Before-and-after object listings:
::::::::::

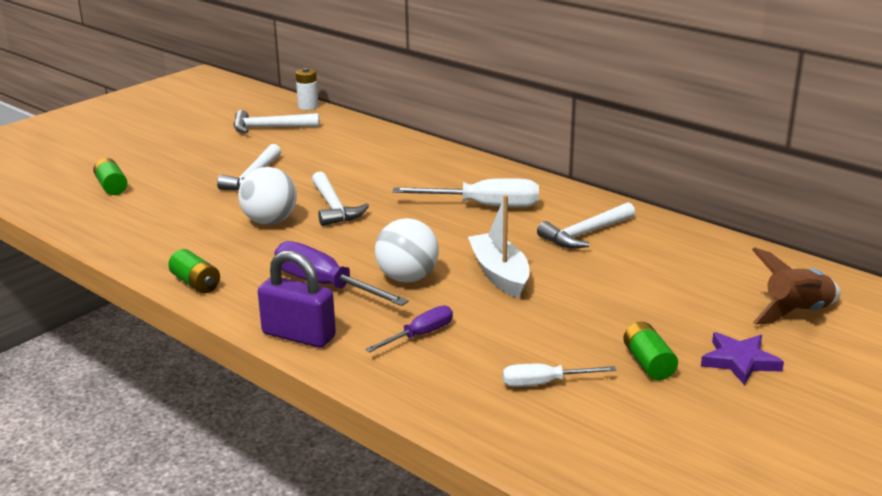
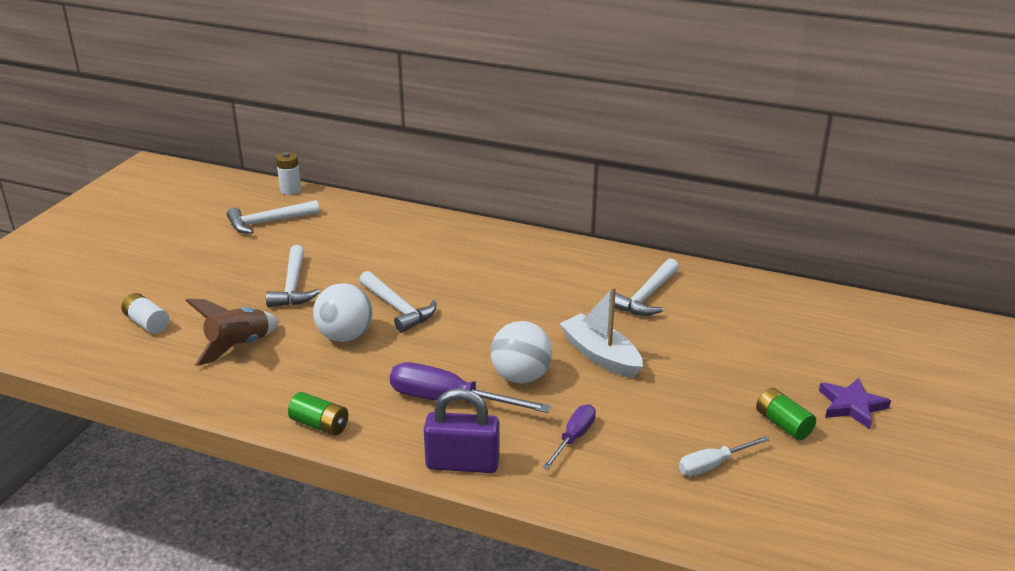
camera: 20 degrees left, 5 degrees up
green battery [93,158,127,195] -> white battery [121,293,169,334]
white screwdriver [392,178,539,207] -> none
brown rocket [752,247,841,325] -> brown rocket moved to [186,299,279,366]

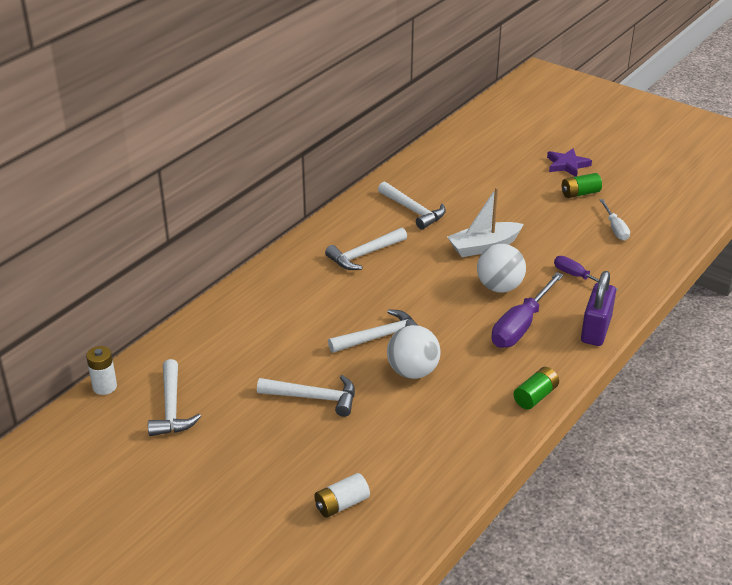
camera: 75 degrees left, 5 degrees up
brown rocket [186,299,279,366] -> none
none -> white hammer [325,227,407,270]

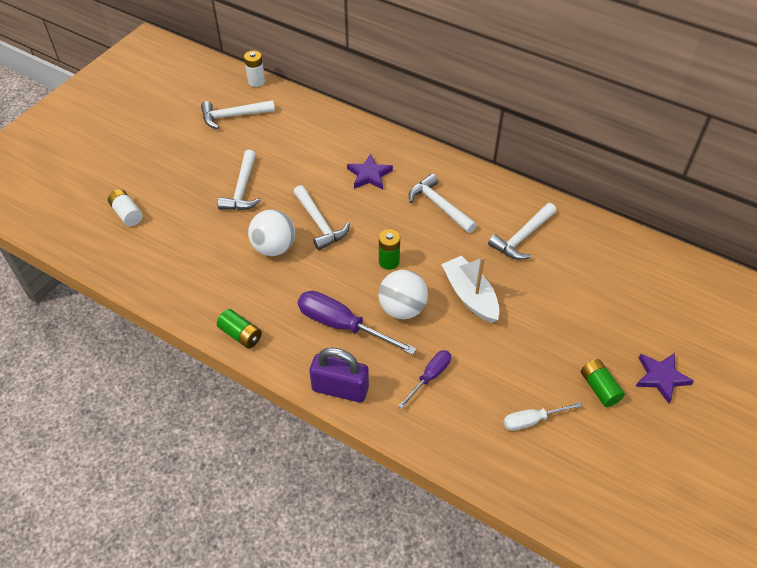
camera: 85 degrees right, 15 degrees up
none -> purple star [347,154,393,190]
none -> green battery [379,229,400,270]

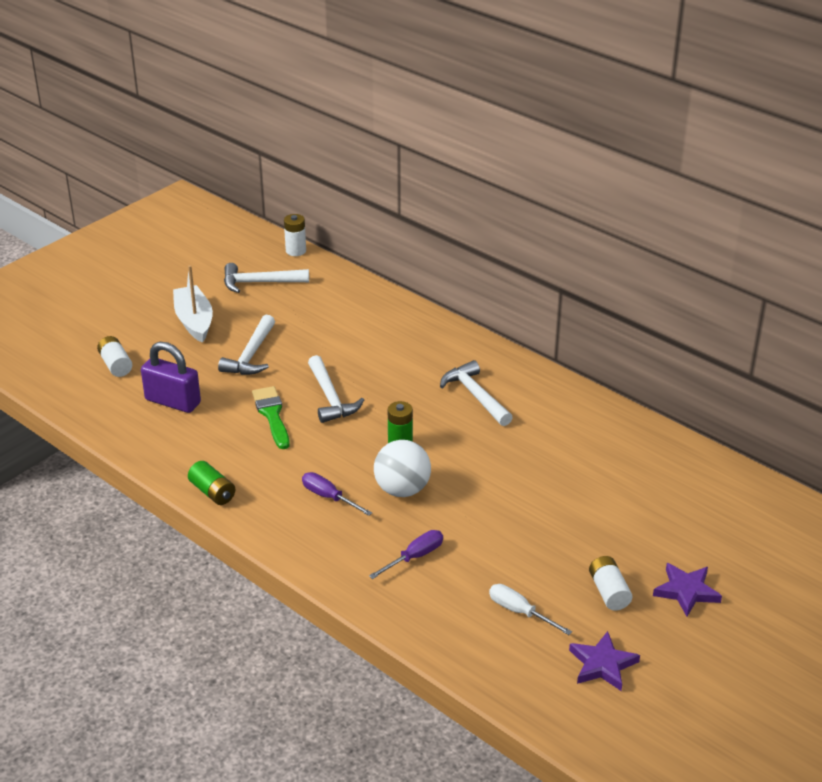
camera: 10 degrees right, 15 degrees down
white ball [248,209,295,256] -> green brush [252,386,290,449]
purple screwdriver [298,291,417,355] -> purple screwdriver [302,472,372,516], size x0.58
purple padlock [309,347,369,403] -> purple padlock moved to [141,342,201,413]
purple star [347,154,393,190] -> purple star moved to [569,631,640,691]
white boat [441,256,500,323] -> white boat moved to [173,265,213,343]
white hammer [488,203,556,260] -> none
white screwdriver [503,402,582,431] -> white screwdriver turned 45 degrees clockwise [489,584,572,635]
green battery [581,359,625,407] -> white battery [589,556,633,611]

::::::::::

**Work instructions:** The answer must be every line of the data that contains the word "degrees".

**Answer for this exercise:**
camera: 20 degrees left, 5 degrees up
camera: 75 degrees left, 5 degrees up
camera: 85 degrees right, 15 degrees up
camera: 10 degrees right, 15 degrees down
white screwdriver [503,402,582,431] -> white screwdriver turned 45 degrees clockwise [489,584,572,635]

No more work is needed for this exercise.